What to produce: Task for the records below: please copy exactly, and only, the lines from the one containing "RFID1 pin IRQ: 9 -> 15" to the last line, both included, leaving out the pictures.

Data provided:
- - - - - - -
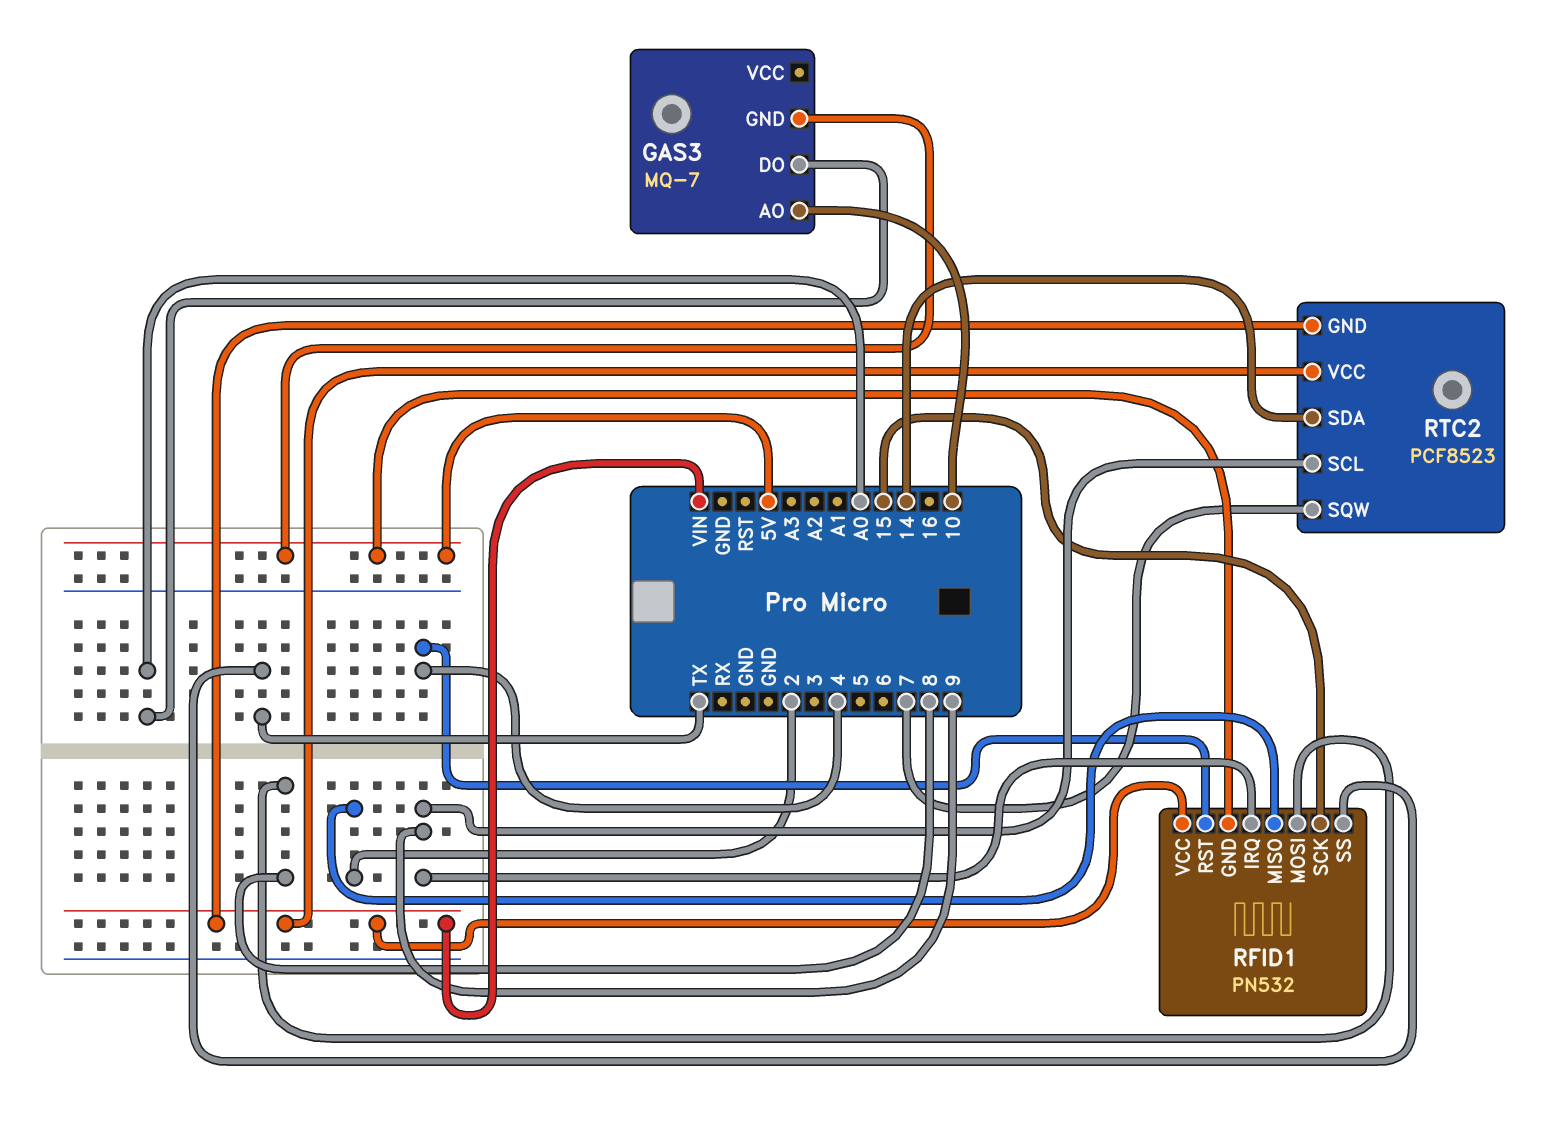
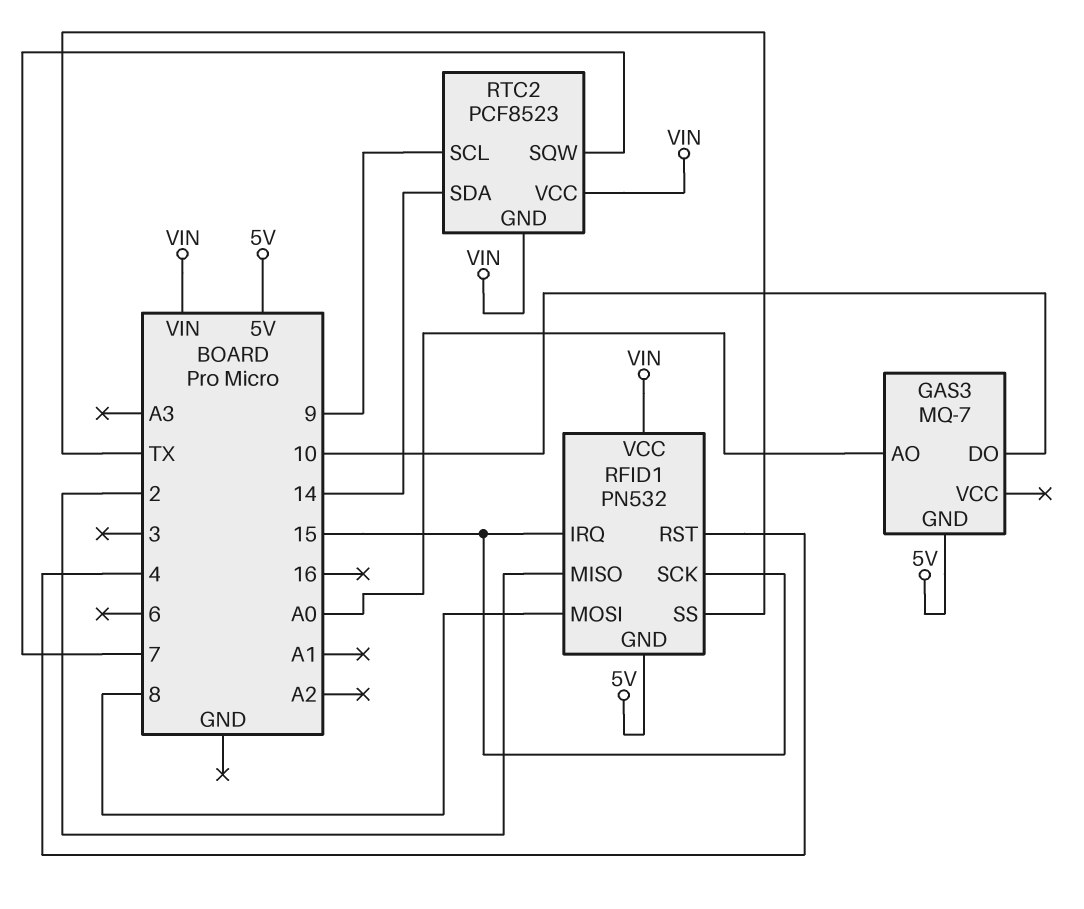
GAS3 pin AO: 10 -> A0
GAS3 pin DO: A0 -> 10
RFID1 pin IRQ: 9 -> 15

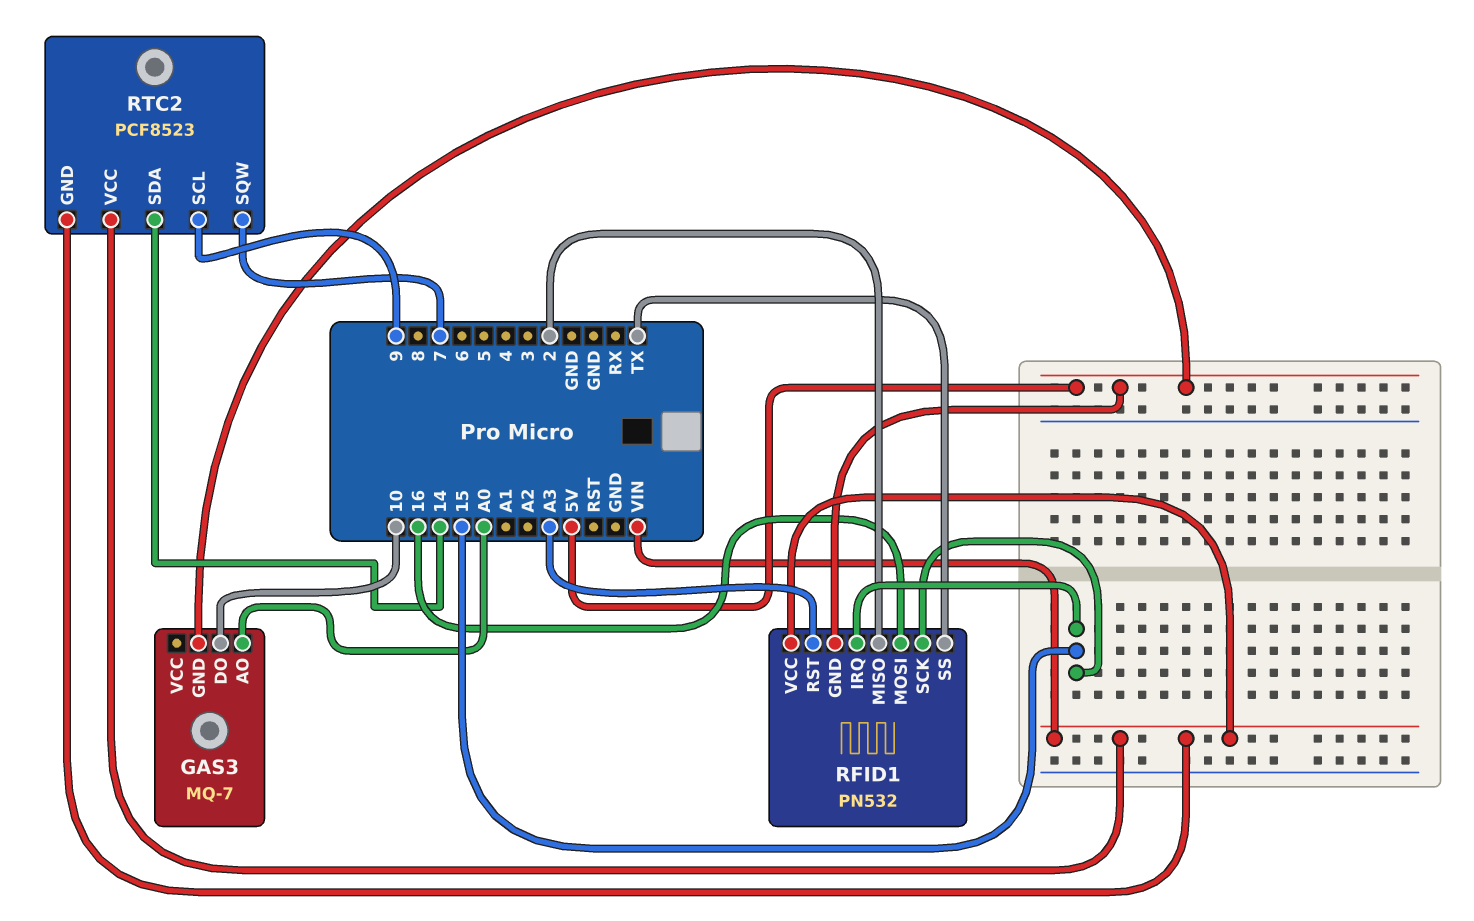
RFID1 pin MOSI: 8 -> 16
RFID1 pin RST: 4 -> A3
- - - - - - -
Answer to this exercise:
RFID1 pin IRQ: 9 -> 15

RFID1 pin MOSI: 8 -> 16
RFID1 pin RST: 4 -> A3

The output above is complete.